● **What needs to be done**: Recast the lines of the records as a JSON list of strings, one string per line, with blank lines omitted, starting from the line containing "gray L-shape: moved 4 px down" and continuing through the end of the records.

╔══

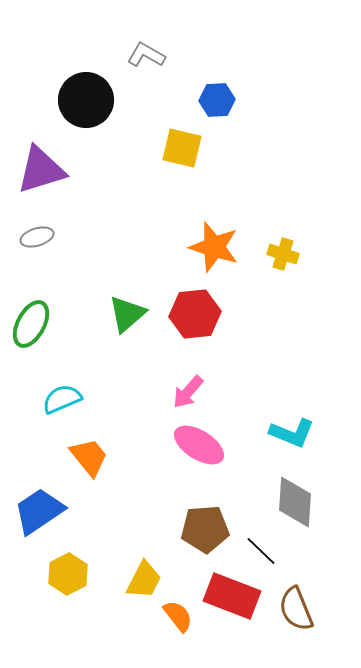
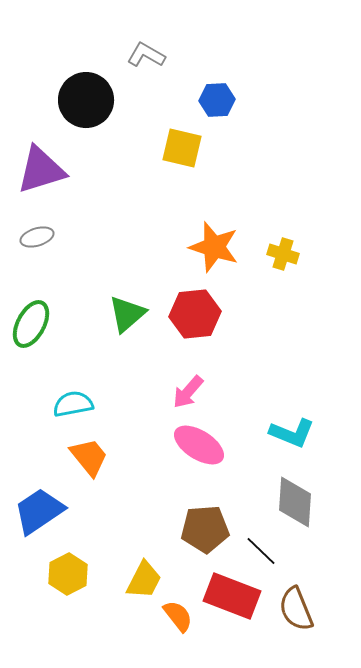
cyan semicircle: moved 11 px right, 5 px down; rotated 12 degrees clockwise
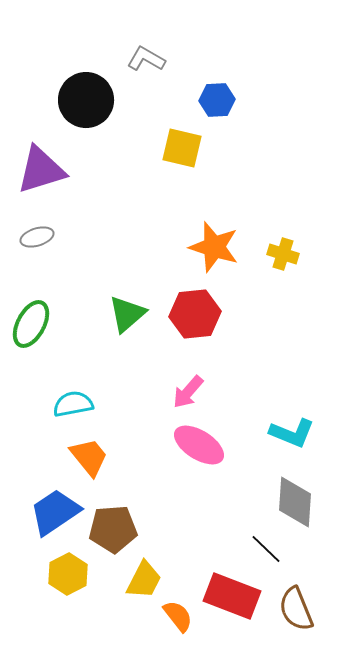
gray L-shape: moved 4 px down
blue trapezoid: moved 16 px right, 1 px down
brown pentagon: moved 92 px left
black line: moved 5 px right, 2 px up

╚══

● **Response below**:
[
  "gray L-shape: moved 4 px down",
  "blue trapezoid: moved 16 px right, 1 px down",
  "brown pentagon: moved 92 px left",
  "black line: moved 5 px right, 2 px up"
]